*** Opening of Given entries ***

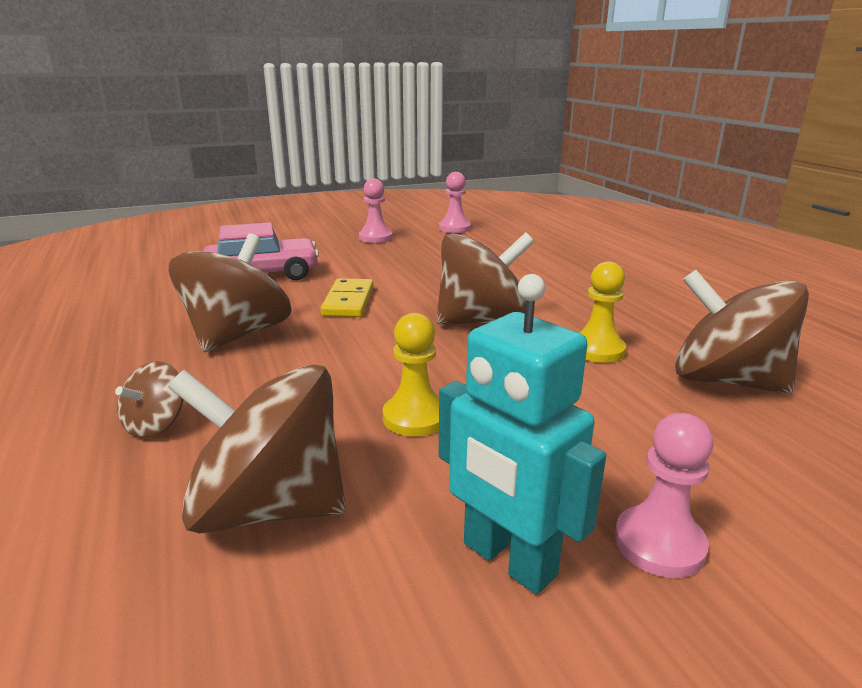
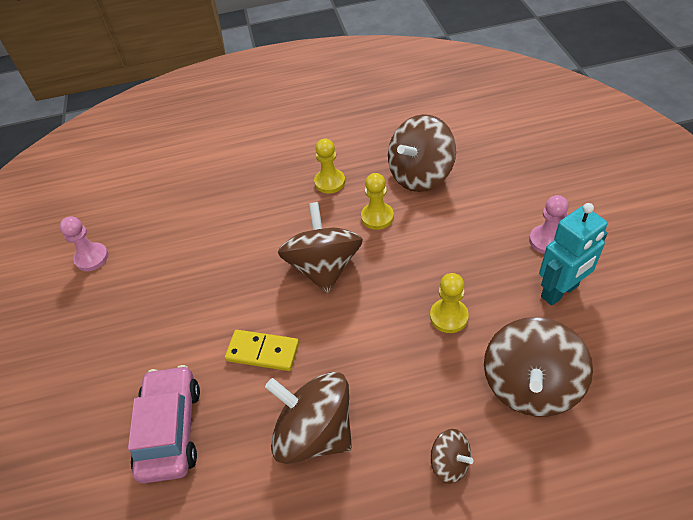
camera: 75 degrees left, 25 degrees up
(375, 238) = (91, 328): pink pawn -> none
(642, 314) = (330, 182): none -> yellow pawn

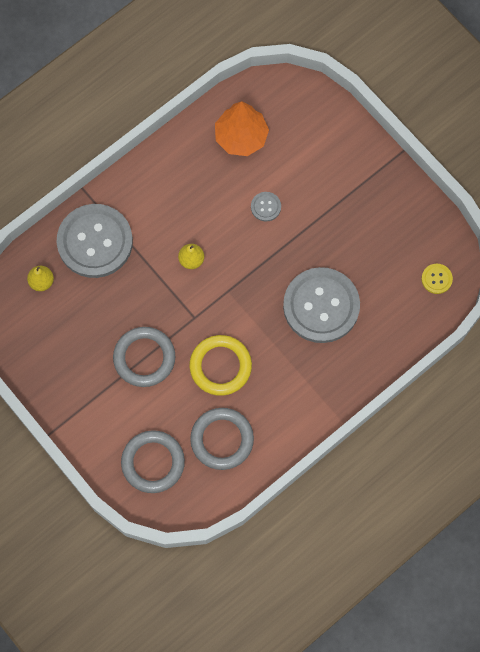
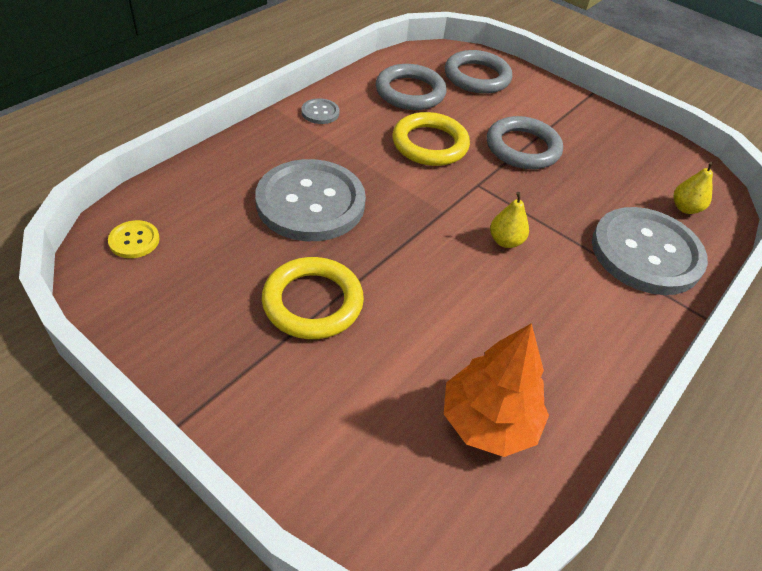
camera: 165 degrees right, 25 degrees down
(266, 207) = (416, 314): grey button -> grey button (320, 112)
(326, 221) = (313, 302): none -> yellow ring

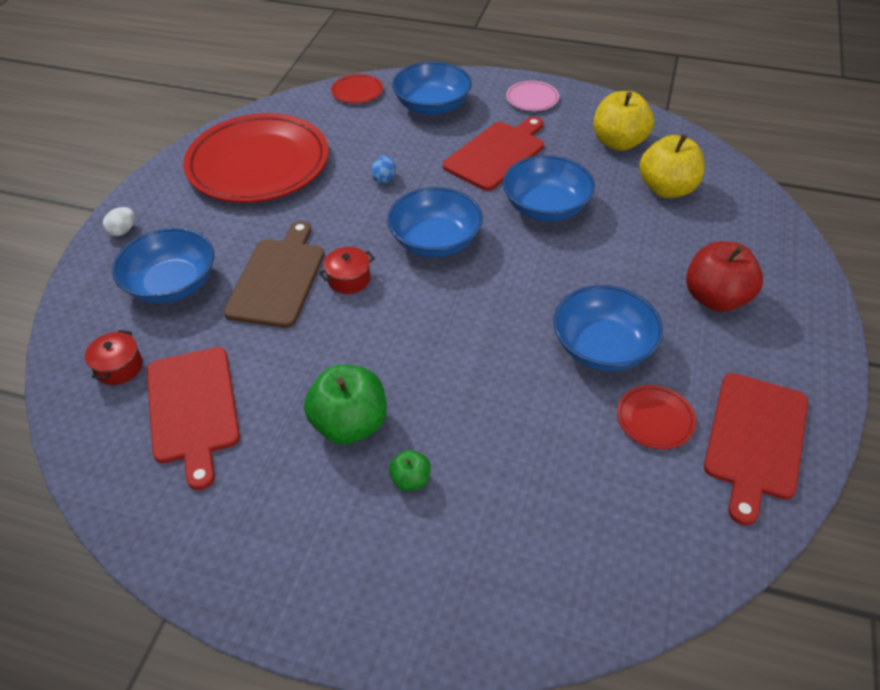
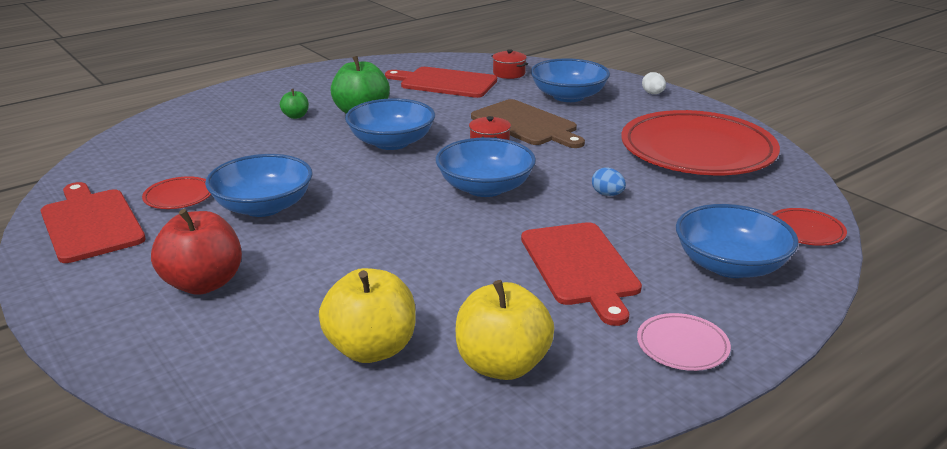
camera: 125 degrees right, 20 degrees down
(546, 207) = (454, 256): blue bowl -> blue bowl (391, 142)

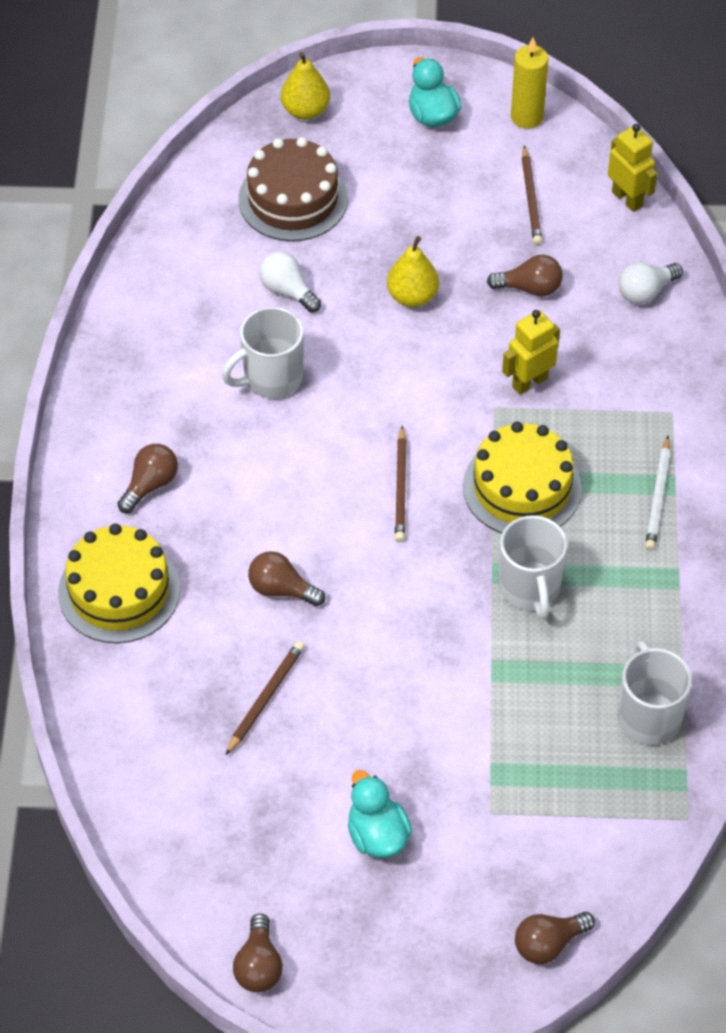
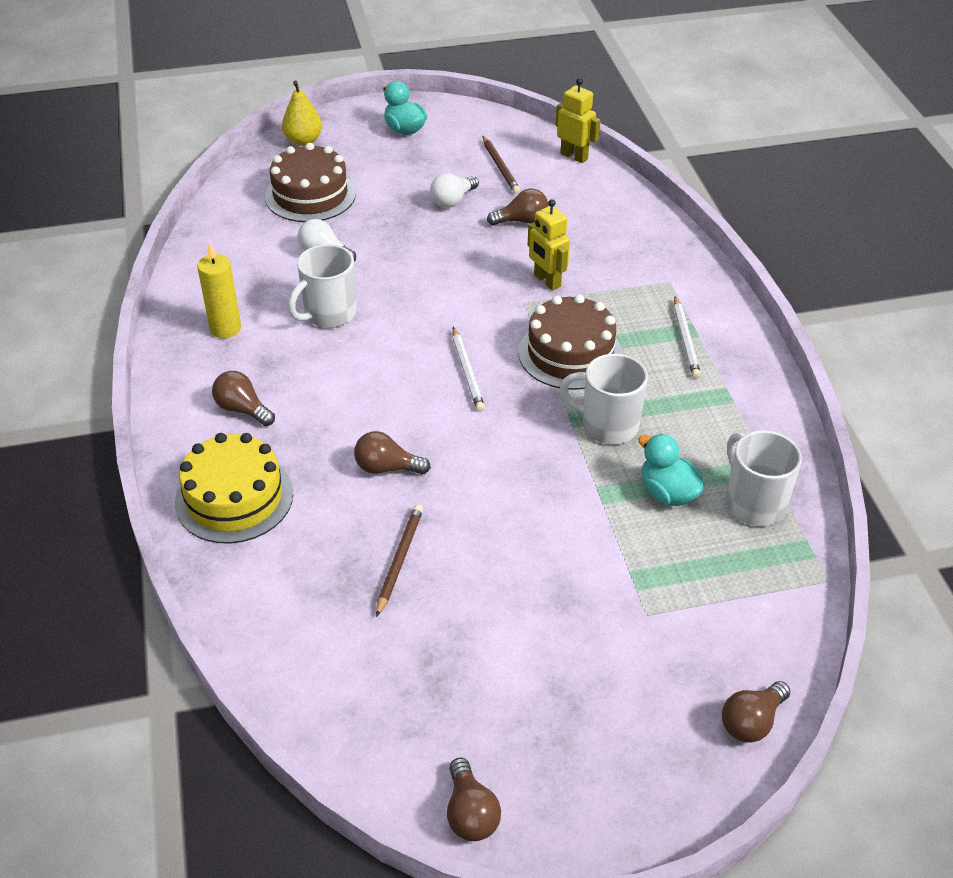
camera: 15 degrees left, 10 degrees down
(150, 485) = (242, 409): brown light bulb -> brown light bulb turned 75 degrees counterclockwise
(377, 835) = (547, 658): turquoise duck -> turquoise duck (667, 493)
(401, 487) = (467, 371): brown pencil -> white pencil
(412, 296) = (429, 241): yellow pear -> none
(522, 487) = (570, 353): yellow cake -> brown cake
(526, 117) = (477, 120): yellow candle -> yellow candle (225, 328)
(529, 382) = (546, 281): yellow robot -> yellow robot turned 75 degrees counterclockwise
(530, 588) = (607, 425): white mug -> white mug turned 135 degrees clockwise
(645, 291) = (613, 209): white light bulb -> white light bulb (452, 201)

*** Close of Given entries ***

**Your goal:** In the listing above, show every line with the word "yellow".

**Response to this task:**
(642, 314) = (330, 182): none -> yellow pawn
(326, 221) = (313, 302): none -> yellow ring
(412, 296) = (429, 241): yellow pear -> none
(522, 487) = (570, 353): yellow cake -> brown cake
(526, 117) = (477, 120): yellow candle -> yellow candle (225, 328)
(529, 382) = (546, 281): yellow robot -> yellow robot turned 75 degrees counterclockwise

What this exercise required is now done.